### WHAT TO DO:
Reproduce each line below precisely. Drop the pictures.
** DATASET SECTION follows **
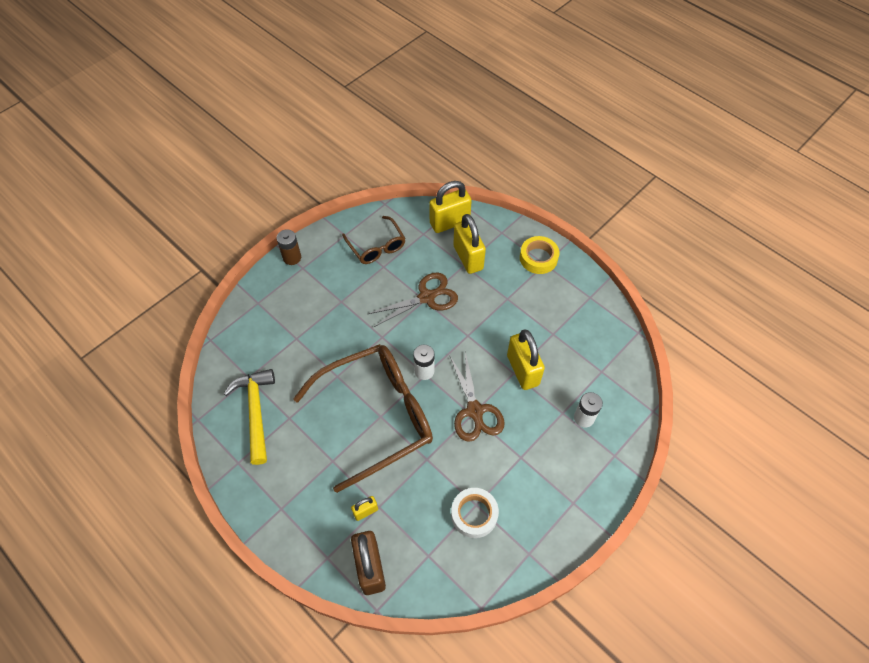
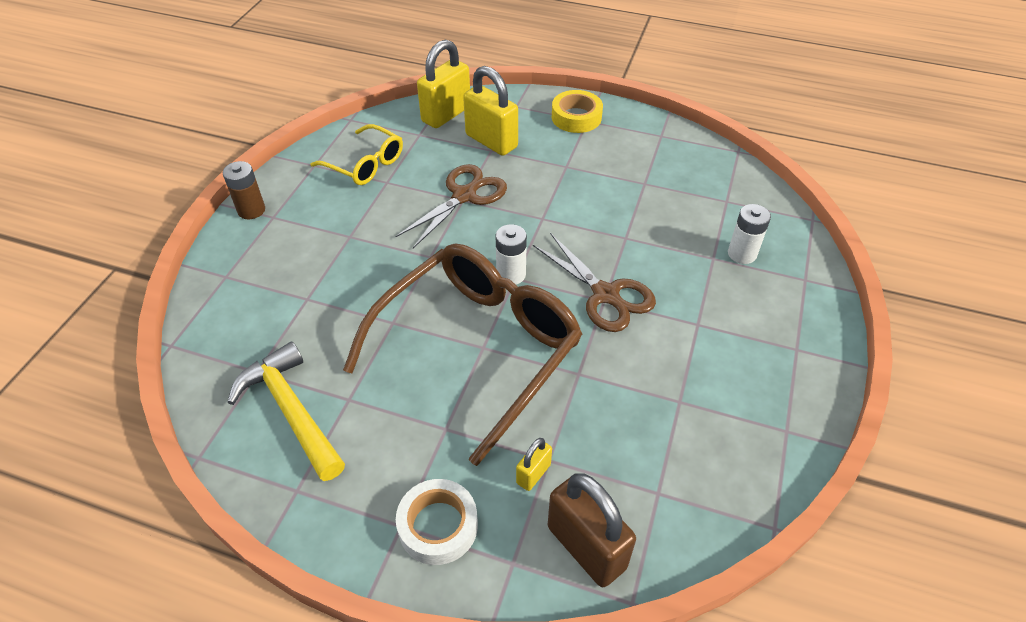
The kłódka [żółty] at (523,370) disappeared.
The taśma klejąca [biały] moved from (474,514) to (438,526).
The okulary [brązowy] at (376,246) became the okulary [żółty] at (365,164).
** End of DATASET SECTION **
### YOUR SOLUTION:
The kłódka [żółty] at (523,370) disappeared.
The taśma klejąca [biały] moved from (474,514) to (438,526).
The okulary [brązowy] at (376,246) became the okulary [żółty] at (365,164).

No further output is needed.